• Assigned task
Scan the records below for the line with "(106, 216) = (184, 190): green" and the line with "(647, 469) = (717, 238): red plate -> none", and retype that range exactly, both ends included, pictures excepted.

• Data under study
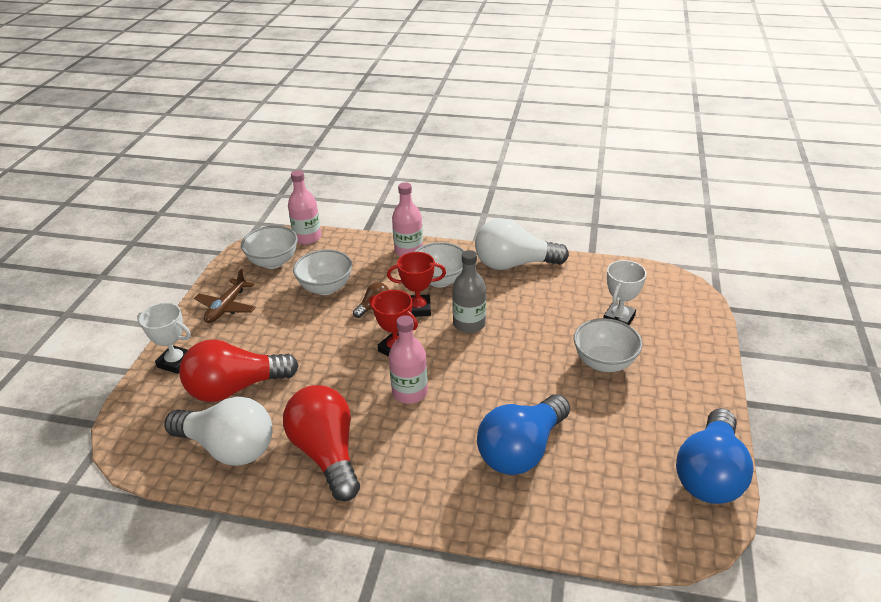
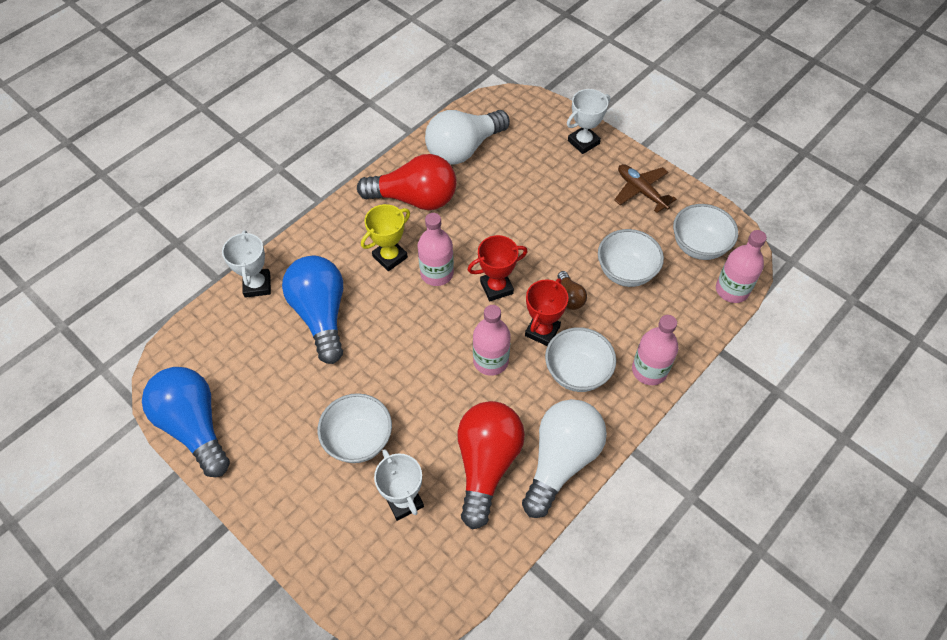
camera: 120 degrees right, 20 degrees up
(235, 388) = (525, 169): red light bulb -> red light bulb (487, 464)
(416, 434) = (390, 257): none -> yellow trophy
(469, 324) = (490, 361): grey bottle -> pink bottle
(535, 525) = (257, 285): none -> white trophy

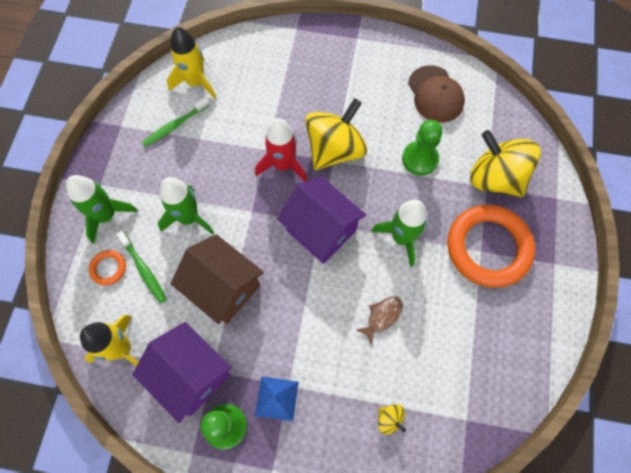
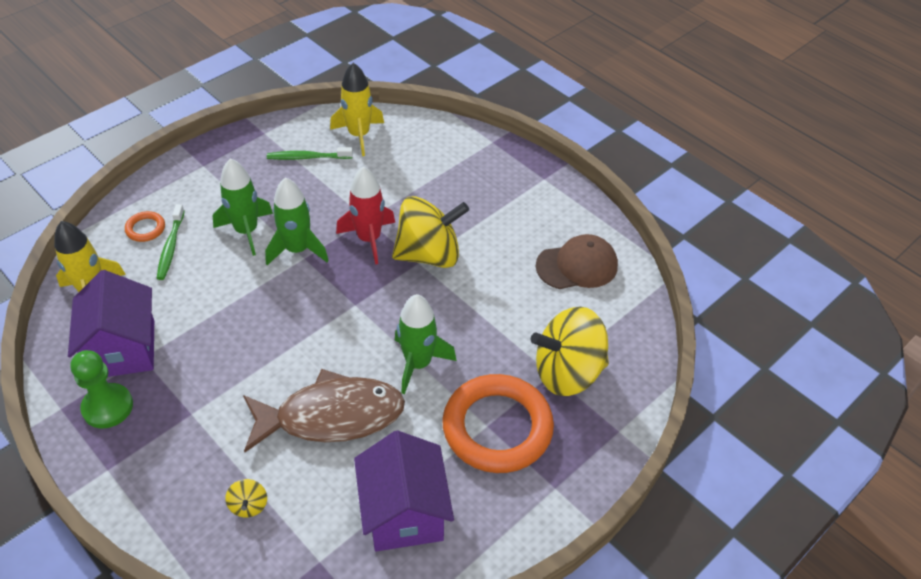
camera: 35 degrees right, 20 degrees down
(106, 216) = (184, 190): green rocket -> green rocket (297, 250)
(223, 288) = (218, 301): brown house -> none
(277, 398) = (171, 416): blue pyramid -> none
(321, 230) = (349, 310): purple house -> purple house (404, 513)
(382, 317) = (331, 416): brown fish -> brown fish, size x2.39
(420, 159) = (504, 310): green pawn -> none
(435, 94) = (577, 266): brown cap -> brown cap turned 120 degrees counterclockwise
(495, 178) = (567, 372): yellow spinning top -> yellow spinning top turned 90 degrees counterclockwise

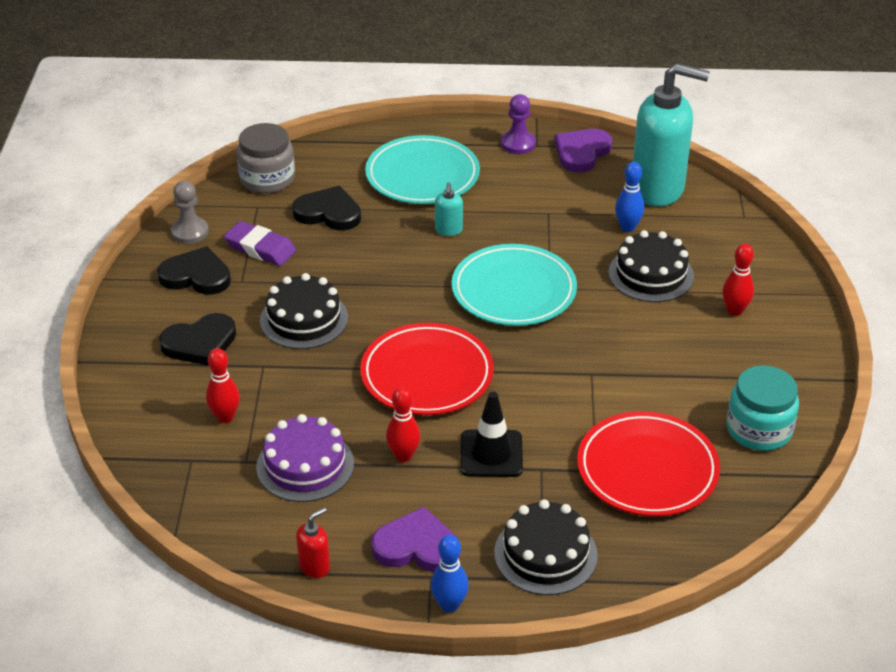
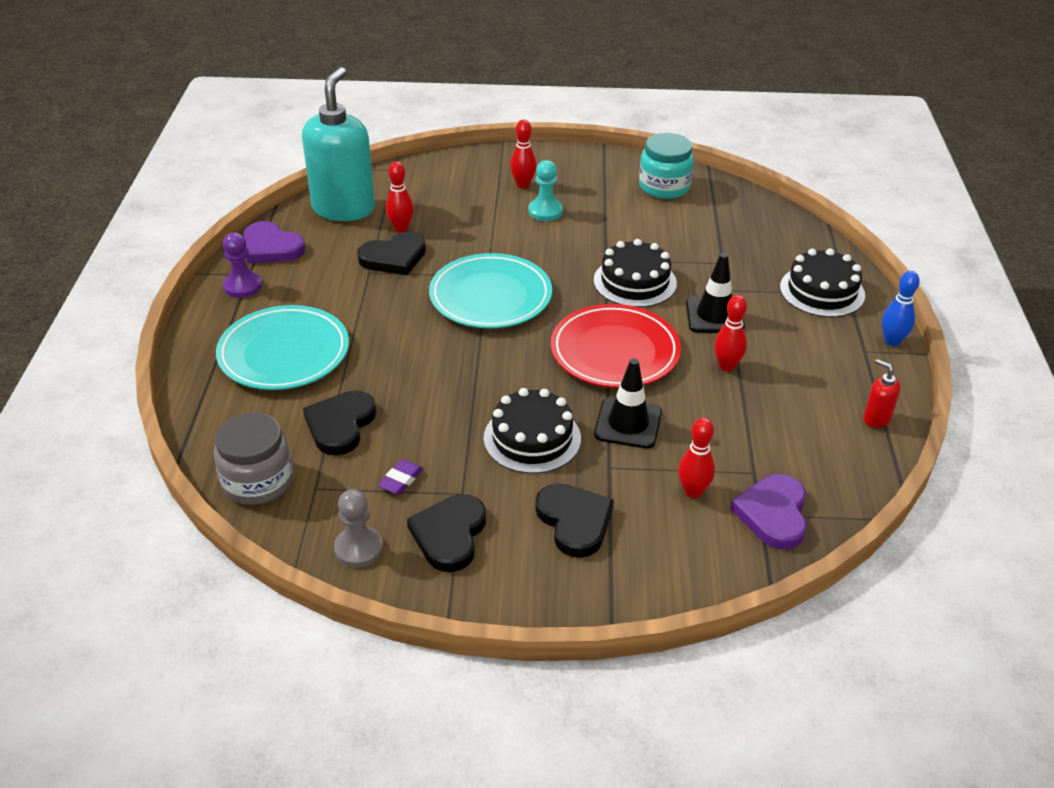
camera: 90 degrees left, 0 degrees up
(260, 248) = (401, 480): purple eraser -> purple eraser, size x0.59
(305, 465) = (751, 429): purple cake -> none
(319, 379) = (628, 423): none -> black traffic cone
(417, 546) = (834, 358): purple heart -> purple heart (773, 514)
(448, 230) = (388, 336): turquoise soap dispenser -> none
(574, 226) = (394, 257): none -> black heart
(627, 227) = (401, 228): blue bowling pin -> red bowling pin
(647, 469) = (717, 238): red plate -> none
(651, 274) = (471, 220): black cake -> black cake (635, 282)
(680, 328) = (545, 211): none -> turquoise pawn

• Solution for this task
(106, 216) = (184, 190): green rocket -> green rocket (297, 250)
(223, 288) = (218, 301): brown house -> none
(277, 398) = (171, 416): blue pyramid -> none
(321, 230) = (349, 310): purple house -> purple house (404, 513)
(382, 317) = (331, 416): brown fish -> brown fish, size x2.39
(420, 159) = (504, 310): green pawn -> none
(435, 94) = (577, 266): brown cap -> brown cap turned 120 degrees counterclockwise
(495, 178) = (567, 372): yellow spinning top -> yellow spinning top turned 90 degrees counterclockwise

camera: 90 degrees left, 0 degrees up
(260, 248) = (401, 480): purple eraser -> purple eraser, size x0.59
(305, 465) = (751, 429): purple cake -> none
(319, 379) = (628, 423): none -> black traffic cone
(417, 546) = (834, 358): purple heart -> purple heart (773, 514)
(448, 230) = (388, 336): turquoise soap dispenser -> none
(574, 226) = (394, 257): none -> black heart
(627, 227) = (401, 228): blue bowling pin -> red bowling pin
(647, 469) = (717, 238): red plate -> none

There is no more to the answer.